- [What the task requires]
From the line with "D3: LED (A GND, K" through the line with "R8: 100k (+9V, IC3/GP4) -> 100k (IC3/GP4, RX)", repeat the entries verbatim, both end lines included, and add nothing.

- [Data]
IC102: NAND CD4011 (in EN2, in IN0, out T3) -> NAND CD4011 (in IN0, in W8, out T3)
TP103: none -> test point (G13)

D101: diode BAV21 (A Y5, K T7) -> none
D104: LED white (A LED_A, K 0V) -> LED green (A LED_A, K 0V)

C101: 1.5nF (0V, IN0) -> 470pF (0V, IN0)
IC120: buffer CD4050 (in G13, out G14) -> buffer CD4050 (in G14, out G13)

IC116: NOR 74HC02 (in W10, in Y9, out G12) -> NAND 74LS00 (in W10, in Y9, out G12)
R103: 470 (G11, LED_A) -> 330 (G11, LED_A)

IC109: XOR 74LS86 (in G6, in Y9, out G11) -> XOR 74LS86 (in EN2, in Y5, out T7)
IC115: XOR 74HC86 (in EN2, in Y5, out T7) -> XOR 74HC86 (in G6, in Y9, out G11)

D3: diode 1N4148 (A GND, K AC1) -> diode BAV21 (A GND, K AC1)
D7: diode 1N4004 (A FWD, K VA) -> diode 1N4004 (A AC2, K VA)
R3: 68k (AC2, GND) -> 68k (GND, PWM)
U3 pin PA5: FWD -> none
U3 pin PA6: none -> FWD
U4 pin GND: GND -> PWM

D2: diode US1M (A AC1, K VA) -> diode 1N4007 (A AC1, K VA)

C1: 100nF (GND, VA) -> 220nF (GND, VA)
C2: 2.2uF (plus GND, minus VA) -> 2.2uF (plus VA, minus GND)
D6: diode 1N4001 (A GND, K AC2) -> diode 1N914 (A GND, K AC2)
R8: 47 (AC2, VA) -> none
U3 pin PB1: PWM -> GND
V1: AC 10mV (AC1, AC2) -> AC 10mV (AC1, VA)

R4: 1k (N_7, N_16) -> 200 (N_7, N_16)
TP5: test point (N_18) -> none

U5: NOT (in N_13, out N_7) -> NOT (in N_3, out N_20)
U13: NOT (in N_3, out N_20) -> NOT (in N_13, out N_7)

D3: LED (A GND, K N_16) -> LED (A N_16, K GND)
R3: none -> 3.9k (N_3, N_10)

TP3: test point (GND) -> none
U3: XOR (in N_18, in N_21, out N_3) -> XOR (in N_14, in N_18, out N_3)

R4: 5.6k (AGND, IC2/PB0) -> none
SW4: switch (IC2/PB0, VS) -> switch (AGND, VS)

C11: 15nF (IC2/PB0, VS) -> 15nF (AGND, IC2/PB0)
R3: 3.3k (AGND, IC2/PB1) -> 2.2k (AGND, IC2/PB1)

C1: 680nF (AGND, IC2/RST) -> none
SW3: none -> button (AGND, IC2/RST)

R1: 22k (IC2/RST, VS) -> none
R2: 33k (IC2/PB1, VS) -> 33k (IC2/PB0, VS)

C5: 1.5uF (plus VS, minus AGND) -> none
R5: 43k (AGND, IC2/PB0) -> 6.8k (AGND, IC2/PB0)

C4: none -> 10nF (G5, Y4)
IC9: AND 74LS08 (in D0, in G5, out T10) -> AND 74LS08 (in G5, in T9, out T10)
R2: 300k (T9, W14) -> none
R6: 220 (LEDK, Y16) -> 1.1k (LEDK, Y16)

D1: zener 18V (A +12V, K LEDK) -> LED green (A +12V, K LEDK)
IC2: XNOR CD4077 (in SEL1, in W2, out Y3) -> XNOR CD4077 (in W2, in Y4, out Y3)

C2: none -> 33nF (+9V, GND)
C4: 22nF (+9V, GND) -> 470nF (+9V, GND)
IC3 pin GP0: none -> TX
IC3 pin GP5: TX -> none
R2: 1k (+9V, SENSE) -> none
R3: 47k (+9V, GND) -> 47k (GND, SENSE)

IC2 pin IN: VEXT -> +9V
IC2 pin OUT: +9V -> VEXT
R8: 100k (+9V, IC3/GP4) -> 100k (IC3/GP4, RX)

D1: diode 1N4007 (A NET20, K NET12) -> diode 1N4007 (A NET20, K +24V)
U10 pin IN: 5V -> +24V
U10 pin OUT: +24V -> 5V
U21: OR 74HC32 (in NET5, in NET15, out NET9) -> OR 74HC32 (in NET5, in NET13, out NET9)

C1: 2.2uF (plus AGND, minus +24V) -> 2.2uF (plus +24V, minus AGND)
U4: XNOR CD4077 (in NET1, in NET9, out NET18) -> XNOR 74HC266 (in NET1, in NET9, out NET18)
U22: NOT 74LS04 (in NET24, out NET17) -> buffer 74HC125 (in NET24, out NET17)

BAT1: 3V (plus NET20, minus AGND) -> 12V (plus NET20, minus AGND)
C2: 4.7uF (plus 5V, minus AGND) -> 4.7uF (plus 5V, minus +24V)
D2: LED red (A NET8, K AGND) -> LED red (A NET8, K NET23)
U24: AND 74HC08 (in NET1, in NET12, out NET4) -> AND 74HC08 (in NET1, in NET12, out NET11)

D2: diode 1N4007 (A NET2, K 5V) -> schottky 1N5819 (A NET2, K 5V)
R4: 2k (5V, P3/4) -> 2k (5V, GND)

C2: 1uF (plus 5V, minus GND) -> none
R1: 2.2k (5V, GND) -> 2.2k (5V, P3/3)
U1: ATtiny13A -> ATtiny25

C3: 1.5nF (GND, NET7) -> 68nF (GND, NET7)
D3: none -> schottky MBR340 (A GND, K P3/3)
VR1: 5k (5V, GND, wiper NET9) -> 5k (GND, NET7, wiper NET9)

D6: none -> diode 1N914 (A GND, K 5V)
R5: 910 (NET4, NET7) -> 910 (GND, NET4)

- [Response box]
D3: LED (A GND, K N_16) -> LED (A N_16, K GND)
R3: none -> 3.9k (N_3, N_10)

TP3: test point (GND) -> none
U3: XOR (in N_18, in N_21, out N_3) -> XOR (in N_14, in N_18, out N_3)

R4: 5.6k (AGND, IC2/PB0) -> none
SW4: switch (IC2/PB0, VS) -> switch (AGND, VS)

C11: 15nF (IC2/PB0, VS) -> 15nF (AGND, IC2/PB0)
R3: 3.3k (AGND, IC2/PB1) -> 2.2k (AGND, IC2/PB1)

C1: 680nF (AGND, IC2/RST) -> none
SW3: none -> button (AGND, IC2/RST)

R1: 22k (IC2/RST, VS) -> none
R2: 33k (IC2/PB1, VS) -> 33k (IC2/PB0, VS)

C5: 1.5uF (plus VS, minus AGND) -> none
R5: 43k (AGND, IC2/PB0) -> 6.8k (AGND, IC2/PB0)

C4: none -> 10nF (G5, Y4)
IC9: AND 74LS08 (in D0, in G5, out T10) -> AND 74LS08 (in G5, in T9, out T10)
R2: 300k (T9, W14) -> none
R6: 220 (LEDK, Y16) -> 1.1k (LEDK, Y16)

D1: zener 18V (A +12V, K LEDK) -> LED green (A +12V, K LEDK)
IC2: XNOR CD4077 (in SEL1, in W2, out Y3) -> XNOR CD4077 (in W2, in Y4, out Y3)

C2: none -> 33nF (+9V, GND)
C4: 22nF (+9V, GND) -> 470nF (+9V, GND)
IC3 pin GP0: none -> TX
IC3 pin GP5: TX -> none
R2: 1k (+9V, SENSE) -> none
R3: 47k (+9V, GND) -> 47k (GND, SENSE)

IC2 pin IN: VEXT -> +9V
IC2 pin OUT: +9V -> VEXT
R8: 100k (+9V, IC3/GP4) -> 100k (IC3/GP4, RX)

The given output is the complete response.